→ **EXERCISE DIRECTIONS**: Could you reproduce, exactly and alone, the lines running from the one with "DIGITS pin CLK: D9 -> D8" to the end of the data below?

→ **INFORMATION**:
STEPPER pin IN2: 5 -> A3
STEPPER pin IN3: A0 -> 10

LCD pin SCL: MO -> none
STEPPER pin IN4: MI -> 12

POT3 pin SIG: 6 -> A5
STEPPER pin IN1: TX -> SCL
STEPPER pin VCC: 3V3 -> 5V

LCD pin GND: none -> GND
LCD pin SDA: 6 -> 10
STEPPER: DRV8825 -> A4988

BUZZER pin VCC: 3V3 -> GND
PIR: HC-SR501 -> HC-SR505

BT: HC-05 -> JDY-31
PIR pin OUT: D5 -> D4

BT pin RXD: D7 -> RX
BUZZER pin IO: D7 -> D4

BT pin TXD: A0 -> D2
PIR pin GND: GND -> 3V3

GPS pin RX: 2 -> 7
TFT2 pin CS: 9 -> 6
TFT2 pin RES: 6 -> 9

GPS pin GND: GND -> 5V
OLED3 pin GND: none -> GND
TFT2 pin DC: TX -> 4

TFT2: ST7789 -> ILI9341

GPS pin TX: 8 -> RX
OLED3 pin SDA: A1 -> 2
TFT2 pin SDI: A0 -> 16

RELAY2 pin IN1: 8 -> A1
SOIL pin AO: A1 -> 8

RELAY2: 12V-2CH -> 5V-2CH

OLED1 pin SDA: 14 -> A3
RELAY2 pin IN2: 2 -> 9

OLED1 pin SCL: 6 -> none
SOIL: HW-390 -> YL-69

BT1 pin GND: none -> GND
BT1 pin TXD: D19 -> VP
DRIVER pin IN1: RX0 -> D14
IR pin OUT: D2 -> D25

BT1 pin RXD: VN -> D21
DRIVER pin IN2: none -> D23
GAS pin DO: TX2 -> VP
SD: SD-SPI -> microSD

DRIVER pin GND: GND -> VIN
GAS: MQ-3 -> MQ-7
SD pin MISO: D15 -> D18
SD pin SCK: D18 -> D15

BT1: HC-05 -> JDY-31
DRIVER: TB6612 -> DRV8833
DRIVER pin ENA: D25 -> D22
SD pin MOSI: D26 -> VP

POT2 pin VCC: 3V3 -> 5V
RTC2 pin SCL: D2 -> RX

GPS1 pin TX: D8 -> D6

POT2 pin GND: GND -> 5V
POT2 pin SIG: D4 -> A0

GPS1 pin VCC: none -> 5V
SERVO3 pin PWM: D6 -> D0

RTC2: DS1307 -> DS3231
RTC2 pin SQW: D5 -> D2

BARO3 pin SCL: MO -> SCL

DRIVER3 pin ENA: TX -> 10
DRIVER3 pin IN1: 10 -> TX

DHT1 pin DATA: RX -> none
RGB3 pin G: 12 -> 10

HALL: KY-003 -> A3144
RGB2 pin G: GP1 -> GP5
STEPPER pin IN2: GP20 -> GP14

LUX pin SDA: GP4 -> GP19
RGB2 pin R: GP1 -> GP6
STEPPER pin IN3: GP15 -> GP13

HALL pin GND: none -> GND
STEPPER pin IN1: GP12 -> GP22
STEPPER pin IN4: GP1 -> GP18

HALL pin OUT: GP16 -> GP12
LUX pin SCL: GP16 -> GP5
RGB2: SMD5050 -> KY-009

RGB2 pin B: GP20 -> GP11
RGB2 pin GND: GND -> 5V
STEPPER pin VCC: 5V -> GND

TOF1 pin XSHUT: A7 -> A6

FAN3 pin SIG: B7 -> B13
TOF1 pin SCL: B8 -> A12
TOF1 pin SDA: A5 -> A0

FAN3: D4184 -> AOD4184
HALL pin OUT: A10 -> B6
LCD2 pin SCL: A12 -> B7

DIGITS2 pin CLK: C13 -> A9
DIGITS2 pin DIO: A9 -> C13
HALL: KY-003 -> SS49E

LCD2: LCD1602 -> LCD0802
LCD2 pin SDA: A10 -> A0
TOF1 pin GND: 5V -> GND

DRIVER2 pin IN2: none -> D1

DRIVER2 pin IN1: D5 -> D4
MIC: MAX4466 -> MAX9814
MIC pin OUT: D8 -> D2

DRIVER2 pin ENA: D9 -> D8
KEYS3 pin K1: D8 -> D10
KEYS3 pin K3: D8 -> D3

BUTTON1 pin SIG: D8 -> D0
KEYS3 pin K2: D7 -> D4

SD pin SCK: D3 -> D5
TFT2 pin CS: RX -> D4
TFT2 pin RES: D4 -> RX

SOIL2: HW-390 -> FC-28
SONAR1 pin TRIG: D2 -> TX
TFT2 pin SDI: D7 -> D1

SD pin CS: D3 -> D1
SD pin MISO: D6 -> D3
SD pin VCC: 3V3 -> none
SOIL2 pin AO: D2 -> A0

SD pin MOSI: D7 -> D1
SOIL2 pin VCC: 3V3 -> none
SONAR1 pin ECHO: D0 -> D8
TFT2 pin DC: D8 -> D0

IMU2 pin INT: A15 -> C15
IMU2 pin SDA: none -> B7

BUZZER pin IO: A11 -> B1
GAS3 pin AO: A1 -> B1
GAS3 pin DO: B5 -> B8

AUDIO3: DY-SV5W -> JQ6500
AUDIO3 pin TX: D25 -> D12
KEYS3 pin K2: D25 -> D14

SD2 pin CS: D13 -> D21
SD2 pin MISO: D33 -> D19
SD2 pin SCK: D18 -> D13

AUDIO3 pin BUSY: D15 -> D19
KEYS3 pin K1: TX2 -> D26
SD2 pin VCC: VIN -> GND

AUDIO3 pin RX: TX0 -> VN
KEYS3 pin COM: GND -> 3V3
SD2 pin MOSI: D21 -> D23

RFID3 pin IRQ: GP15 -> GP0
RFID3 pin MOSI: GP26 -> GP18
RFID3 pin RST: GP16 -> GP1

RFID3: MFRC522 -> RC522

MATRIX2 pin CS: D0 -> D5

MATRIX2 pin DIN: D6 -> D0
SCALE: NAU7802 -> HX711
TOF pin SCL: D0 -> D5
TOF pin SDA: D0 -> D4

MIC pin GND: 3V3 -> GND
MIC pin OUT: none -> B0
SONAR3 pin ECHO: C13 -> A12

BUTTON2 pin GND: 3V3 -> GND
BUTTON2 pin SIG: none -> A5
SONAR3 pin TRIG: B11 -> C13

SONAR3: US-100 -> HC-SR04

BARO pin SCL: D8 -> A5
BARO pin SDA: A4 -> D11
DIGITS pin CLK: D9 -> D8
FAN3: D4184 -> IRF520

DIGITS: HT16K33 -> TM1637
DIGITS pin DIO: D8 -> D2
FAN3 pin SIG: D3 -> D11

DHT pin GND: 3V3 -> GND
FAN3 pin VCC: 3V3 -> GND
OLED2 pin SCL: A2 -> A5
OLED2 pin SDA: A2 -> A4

→ **RESPONSE**:
DIGITS pin CLK: D9 -> D8
FAN3: D4184 -> IRF520

DIGITS: HT16K33 -> TM1637
DIGITS pin DIO: D8 -> D2
FAN3 pin SIG: D3 -> D11

DHT pin GND: 3V3 -> GND
FAN3 pin VCC: 3V3 -> GND
OLED2 pin SCL: A2 -> A5
OLED2 pin SDA: A2 -> A4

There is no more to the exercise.